- YOUR ASSIGNMENT: Every line from the beginning of the data through the line containing "U2: buffer (in" should be reproduced exactly, and no further lines should be output.

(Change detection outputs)
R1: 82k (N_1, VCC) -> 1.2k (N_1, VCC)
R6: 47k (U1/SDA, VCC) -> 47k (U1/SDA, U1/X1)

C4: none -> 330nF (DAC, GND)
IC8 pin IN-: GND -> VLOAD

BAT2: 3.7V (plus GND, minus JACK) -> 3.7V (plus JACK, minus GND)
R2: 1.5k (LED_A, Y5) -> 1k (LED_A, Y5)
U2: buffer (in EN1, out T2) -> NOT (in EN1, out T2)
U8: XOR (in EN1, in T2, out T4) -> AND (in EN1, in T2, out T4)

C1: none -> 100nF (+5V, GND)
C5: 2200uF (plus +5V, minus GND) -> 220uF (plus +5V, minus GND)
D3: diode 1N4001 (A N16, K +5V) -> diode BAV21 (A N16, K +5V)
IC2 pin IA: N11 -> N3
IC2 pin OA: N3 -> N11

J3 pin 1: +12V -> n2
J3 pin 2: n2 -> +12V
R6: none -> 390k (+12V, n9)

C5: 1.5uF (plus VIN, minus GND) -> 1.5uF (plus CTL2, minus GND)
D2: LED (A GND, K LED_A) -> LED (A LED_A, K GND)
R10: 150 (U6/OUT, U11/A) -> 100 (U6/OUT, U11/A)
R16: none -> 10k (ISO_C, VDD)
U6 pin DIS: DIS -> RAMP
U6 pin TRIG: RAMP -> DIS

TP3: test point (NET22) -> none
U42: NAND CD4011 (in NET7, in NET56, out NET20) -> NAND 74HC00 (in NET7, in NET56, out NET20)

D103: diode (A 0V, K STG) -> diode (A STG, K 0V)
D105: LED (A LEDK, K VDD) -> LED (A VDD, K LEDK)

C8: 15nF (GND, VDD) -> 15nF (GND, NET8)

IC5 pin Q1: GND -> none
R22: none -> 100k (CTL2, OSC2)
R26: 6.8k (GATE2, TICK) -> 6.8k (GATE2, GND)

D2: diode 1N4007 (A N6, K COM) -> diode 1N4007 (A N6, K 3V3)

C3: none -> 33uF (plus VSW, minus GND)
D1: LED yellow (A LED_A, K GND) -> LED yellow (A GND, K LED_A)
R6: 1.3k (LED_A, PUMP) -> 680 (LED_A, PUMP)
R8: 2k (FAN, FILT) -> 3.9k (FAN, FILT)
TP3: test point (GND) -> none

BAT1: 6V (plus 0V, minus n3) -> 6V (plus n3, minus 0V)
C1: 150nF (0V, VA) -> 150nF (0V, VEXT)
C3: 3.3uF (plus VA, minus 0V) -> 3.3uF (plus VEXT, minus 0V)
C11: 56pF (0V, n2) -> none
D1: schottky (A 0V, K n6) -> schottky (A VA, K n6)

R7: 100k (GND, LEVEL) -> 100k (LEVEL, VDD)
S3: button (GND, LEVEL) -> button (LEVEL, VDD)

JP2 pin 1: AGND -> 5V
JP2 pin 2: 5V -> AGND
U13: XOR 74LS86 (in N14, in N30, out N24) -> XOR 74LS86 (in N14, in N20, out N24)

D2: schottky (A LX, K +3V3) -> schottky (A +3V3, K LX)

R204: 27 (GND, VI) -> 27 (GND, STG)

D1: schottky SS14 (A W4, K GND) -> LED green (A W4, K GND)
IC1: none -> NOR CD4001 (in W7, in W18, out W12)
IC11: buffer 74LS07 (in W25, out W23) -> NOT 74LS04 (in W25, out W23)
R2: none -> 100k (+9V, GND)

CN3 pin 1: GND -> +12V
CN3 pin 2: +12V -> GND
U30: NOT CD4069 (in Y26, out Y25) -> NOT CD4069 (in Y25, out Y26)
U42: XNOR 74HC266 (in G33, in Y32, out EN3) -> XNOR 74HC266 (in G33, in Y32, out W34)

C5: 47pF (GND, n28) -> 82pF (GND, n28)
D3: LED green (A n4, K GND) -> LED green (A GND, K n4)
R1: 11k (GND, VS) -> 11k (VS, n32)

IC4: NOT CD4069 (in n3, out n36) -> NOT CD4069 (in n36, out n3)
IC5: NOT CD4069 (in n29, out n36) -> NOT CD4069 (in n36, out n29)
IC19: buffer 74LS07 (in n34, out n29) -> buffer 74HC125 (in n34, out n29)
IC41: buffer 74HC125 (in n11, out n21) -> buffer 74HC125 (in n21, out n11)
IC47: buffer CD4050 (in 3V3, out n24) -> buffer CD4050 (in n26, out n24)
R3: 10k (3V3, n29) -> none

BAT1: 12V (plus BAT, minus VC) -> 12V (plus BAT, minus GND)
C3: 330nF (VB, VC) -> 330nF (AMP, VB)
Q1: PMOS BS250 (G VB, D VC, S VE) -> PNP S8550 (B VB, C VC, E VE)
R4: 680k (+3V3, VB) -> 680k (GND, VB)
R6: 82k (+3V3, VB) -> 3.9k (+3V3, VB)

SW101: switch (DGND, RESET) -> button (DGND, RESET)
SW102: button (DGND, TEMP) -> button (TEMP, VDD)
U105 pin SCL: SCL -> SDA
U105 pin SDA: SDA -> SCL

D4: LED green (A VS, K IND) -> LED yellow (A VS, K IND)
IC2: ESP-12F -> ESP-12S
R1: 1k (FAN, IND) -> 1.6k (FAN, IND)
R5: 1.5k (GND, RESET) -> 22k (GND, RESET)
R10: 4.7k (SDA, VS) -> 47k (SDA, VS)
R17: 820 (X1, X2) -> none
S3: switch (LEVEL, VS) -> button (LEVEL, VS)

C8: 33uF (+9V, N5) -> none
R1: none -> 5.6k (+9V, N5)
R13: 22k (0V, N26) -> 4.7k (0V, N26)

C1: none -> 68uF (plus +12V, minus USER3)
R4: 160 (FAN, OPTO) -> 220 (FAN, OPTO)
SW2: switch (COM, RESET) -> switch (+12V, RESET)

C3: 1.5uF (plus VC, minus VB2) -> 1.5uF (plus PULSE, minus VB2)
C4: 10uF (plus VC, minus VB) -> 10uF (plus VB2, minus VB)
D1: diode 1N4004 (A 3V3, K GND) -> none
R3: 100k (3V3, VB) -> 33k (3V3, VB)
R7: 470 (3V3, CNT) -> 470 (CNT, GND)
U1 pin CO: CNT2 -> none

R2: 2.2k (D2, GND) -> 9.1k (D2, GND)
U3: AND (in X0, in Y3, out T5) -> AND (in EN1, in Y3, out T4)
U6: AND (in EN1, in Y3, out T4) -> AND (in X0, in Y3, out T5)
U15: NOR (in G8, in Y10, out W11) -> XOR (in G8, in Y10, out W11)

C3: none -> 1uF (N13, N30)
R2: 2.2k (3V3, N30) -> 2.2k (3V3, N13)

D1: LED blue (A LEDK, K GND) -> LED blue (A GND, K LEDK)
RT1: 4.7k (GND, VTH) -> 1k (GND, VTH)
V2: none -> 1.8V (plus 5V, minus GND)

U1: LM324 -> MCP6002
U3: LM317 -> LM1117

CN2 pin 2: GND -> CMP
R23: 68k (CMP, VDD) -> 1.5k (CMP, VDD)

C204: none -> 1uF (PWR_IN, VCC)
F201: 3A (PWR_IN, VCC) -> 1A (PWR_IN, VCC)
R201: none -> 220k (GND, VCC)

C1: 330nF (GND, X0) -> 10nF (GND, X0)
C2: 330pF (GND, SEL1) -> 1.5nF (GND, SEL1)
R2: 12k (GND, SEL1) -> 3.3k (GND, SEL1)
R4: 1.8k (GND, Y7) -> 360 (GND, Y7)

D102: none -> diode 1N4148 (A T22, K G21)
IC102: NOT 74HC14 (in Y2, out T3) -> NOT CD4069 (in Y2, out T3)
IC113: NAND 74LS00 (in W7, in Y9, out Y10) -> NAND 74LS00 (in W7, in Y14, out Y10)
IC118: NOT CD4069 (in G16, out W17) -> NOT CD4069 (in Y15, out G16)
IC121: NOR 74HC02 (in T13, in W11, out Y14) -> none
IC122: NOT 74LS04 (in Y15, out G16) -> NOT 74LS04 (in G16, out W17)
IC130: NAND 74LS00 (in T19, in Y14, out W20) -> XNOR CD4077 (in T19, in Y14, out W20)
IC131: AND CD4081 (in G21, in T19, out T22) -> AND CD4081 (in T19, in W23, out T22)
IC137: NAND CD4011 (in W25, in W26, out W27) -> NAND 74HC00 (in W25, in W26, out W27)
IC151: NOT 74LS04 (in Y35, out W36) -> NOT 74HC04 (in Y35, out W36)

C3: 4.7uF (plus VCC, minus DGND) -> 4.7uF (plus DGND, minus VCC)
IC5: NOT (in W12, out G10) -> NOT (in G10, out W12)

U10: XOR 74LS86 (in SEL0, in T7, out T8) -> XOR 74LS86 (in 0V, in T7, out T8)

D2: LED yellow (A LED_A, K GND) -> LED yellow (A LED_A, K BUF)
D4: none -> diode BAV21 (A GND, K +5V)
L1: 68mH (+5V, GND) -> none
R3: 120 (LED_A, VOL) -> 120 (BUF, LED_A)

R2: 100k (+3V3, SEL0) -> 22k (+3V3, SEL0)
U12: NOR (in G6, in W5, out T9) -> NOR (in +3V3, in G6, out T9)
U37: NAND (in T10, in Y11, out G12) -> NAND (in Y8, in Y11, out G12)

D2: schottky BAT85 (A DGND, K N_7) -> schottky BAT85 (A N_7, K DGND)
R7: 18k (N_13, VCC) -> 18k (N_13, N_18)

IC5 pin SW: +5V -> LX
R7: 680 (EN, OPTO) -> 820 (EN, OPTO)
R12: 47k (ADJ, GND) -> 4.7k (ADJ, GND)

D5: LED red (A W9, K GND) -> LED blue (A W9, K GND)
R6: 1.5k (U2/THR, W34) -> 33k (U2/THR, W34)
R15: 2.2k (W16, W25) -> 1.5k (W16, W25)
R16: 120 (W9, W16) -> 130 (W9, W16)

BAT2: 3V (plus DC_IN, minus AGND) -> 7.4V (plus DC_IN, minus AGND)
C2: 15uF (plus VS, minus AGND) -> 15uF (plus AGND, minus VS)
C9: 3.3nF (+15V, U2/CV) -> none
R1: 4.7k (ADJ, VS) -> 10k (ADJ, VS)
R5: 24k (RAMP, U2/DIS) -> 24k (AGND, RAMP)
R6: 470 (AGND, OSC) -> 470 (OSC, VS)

- EXERCISE OUTPUT:
R1: 82k (N_1, VCC) -> 1.2k (N_1, VCC)
R6: 47k (U1/SDA, VCC) -> 47k (U1/SDA, U1/X1)

C4: none -> 330nF (DAC, GND)
IC8 pin IN-: GND -> VLOAD

BAT2: 3.7V (plus GND, minus JACK) -> 3.7V (plus JACK, minus GND)
R2: 1.5k (LED_A, Y5) -> 1k (LED_A, Y5)
U2: buffer (in EN1, out T2) -> NOT (in EN1, out T2)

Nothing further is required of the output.